**What you are asked to do:** What is needed is an exact copy of the data below, pictures excluded.

**Data section:**
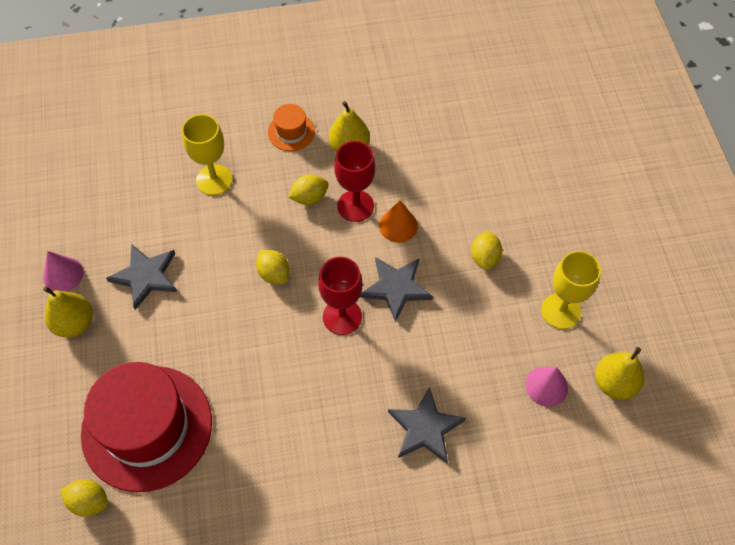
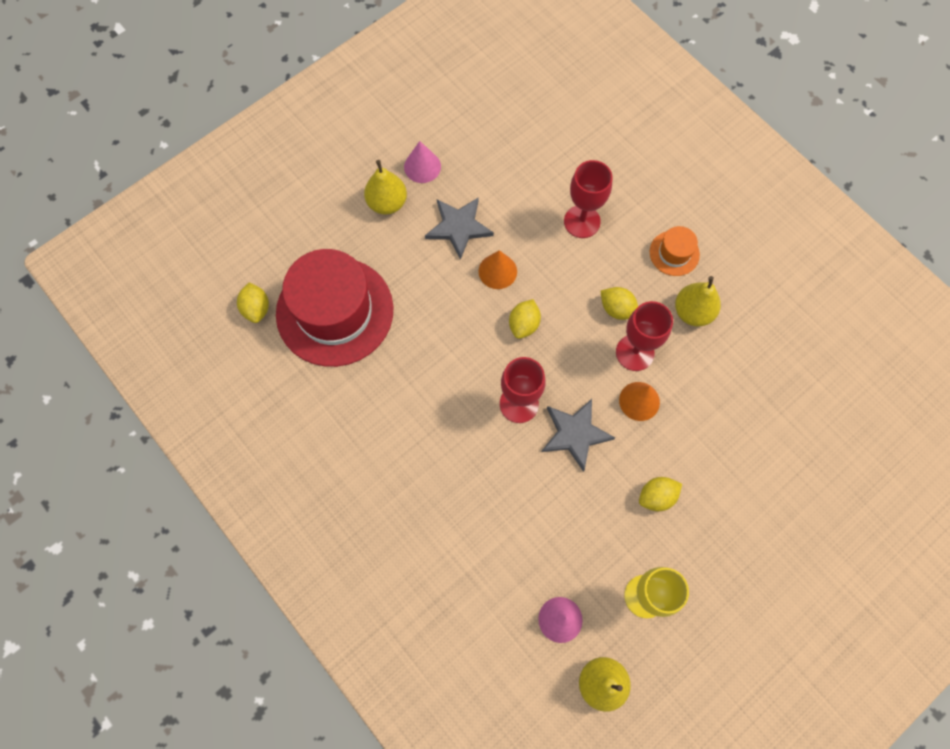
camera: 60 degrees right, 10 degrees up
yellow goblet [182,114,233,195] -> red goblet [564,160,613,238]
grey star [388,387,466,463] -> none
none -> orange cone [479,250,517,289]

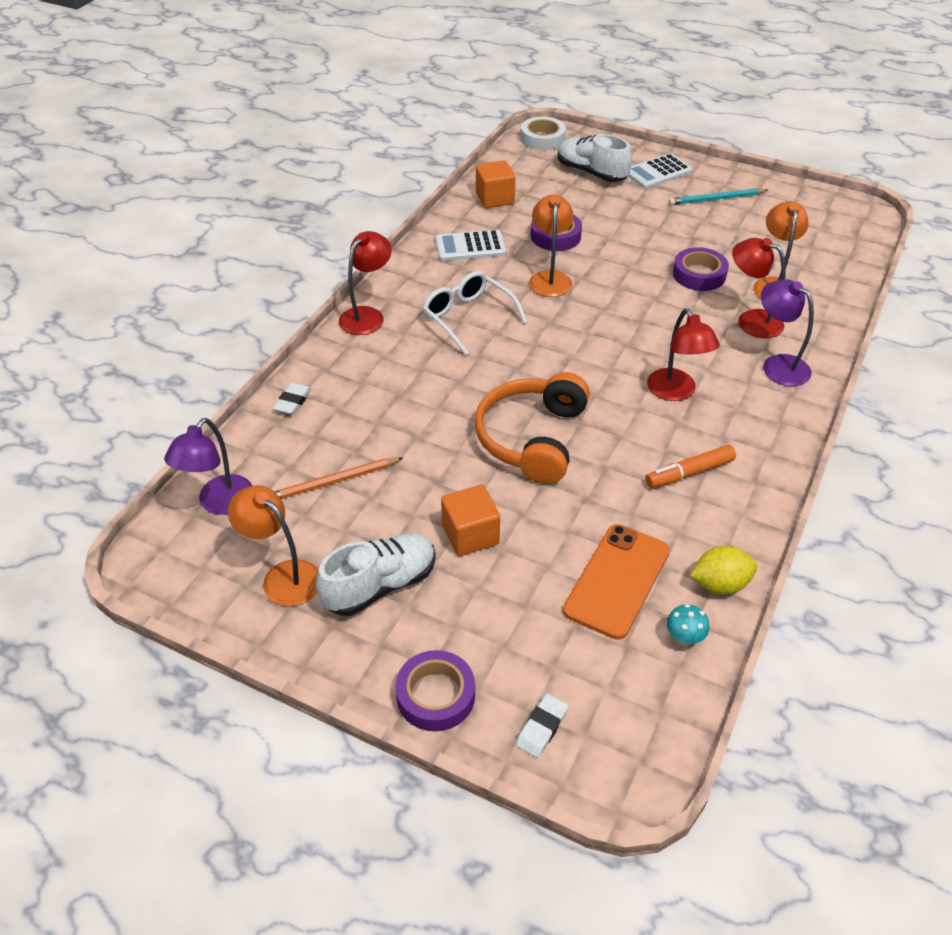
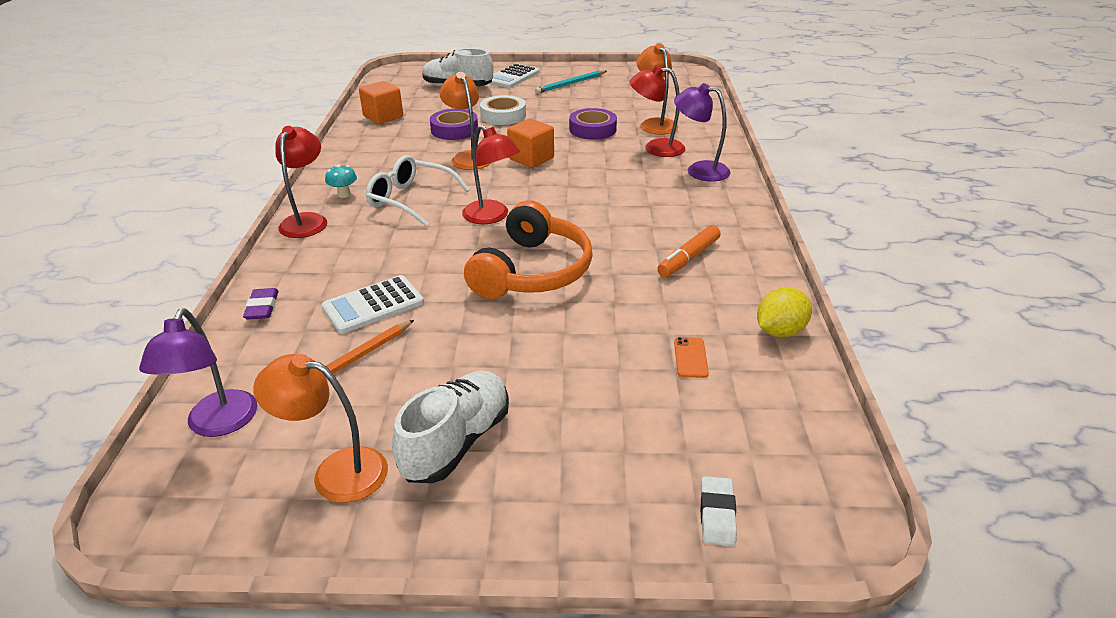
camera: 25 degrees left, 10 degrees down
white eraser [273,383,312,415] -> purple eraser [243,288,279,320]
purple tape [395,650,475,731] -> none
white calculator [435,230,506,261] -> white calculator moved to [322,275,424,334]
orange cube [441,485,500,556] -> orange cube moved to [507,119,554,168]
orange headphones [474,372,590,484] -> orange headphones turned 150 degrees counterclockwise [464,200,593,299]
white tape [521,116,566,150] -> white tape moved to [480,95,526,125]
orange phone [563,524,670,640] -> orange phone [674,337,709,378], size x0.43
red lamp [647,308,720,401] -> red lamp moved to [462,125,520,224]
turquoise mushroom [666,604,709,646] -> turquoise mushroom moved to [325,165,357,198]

**Written response:**
camera: 60 degrees right, 10 degrees up
yellow goblet [182,114,233,195] -> red goblet [564,160,613,238]
grey star [388,387,466,463] -> none
none -> orange cone [479,250,517,289]

camera: 25 degrees left, 10 degrees down
white eraser [273,383,312,415] -> purple eraser [243,288,279,320]
purple tape [395,650,475,731] -> none
white calculator [435,230,506,261] -> white calculator moved to [322,275,424,334]
orange cube [441,485,500,556] -> orange cube moved to [507,119,554,168]
orange headphones [474,372,590,484] -> orange headphones turned 150 degrees counterclockwise [464,200,593,299]
white tape [521,116,566,150] -> white tape moved to [480,95,526,125]
orange phone [563,524,670,640] -> orange phone [674,337,709,378], size x0.43
red lamp [647,308,720,401] -> red lamp moved to [462,125,520,224]
turquoise mushroom [666,604,709,646] -> turquoise mushroom moved to [325,165,357,198]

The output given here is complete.